Saved data entries
┄┄┄┄┄┄┄┄┄┄
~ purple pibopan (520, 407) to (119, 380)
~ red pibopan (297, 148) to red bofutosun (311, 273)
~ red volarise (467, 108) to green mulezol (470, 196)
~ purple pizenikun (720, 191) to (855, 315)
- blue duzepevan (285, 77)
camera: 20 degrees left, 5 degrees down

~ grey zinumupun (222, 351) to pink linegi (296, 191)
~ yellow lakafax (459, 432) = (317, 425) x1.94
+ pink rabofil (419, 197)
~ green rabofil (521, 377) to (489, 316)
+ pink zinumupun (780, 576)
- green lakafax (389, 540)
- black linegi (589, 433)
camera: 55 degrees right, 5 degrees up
┄┄┄┄┄┄┄┄┄┄
Problem to work on
Of the records above, copy each line that includes "purple".

Written answer
~ purple pibopan (520, 407) to (119, 380)
~ purple pizenikun (720, 191) to (855, 315)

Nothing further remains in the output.